EXERCISE INSTRUCTIONS » Here are the records. Write out exactly the lines between the one holding "camera: 30 degrees right, 5 degrees up" and the one holding "(776, 430) = (845, 492): green", inclusive.

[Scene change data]
-- Opening Marker --

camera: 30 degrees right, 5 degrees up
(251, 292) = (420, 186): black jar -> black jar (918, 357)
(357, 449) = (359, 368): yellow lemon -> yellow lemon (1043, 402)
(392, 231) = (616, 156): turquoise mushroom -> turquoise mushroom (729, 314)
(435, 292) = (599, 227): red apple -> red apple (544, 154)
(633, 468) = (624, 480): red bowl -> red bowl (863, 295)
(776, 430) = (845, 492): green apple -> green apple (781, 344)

-- Closing Marker --
-- Opening Marker --

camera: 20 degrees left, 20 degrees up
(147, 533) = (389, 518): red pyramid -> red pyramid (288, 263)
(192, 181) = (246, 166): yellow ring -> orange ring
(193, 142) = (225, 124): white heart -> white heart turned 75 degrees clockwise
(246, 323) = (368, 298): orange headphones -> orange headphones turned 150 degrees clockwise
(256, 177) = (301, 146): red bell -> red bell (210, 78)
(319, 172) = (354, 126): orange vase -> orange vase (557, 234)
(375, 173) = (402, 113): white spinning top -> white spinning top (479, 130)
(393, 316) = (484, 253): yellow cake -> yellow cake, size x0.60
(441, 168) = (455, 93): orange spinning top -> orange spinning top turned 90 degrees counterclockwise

-- Closing Marker --

RESPONSE AREA »
camera: 30 degrees right, 5 degrees up
(251, 292) = (420, 186): black jar -> black jar (918, 357)
(357, 449) = (359, 368): yellow lemon -> yellow lemon (1043, 402)
(392, 231) = (616, 156): turquoise mushroom -> turquoise mushroom (729, 314)
(435, 292) = (599, 227): red apple -> red apple (544, 154)
(633, 468) = (624, 480): red bowl -> red bowl (863, 295)
(776, 430) = (845, 492): green apple -> green apple (781, 344)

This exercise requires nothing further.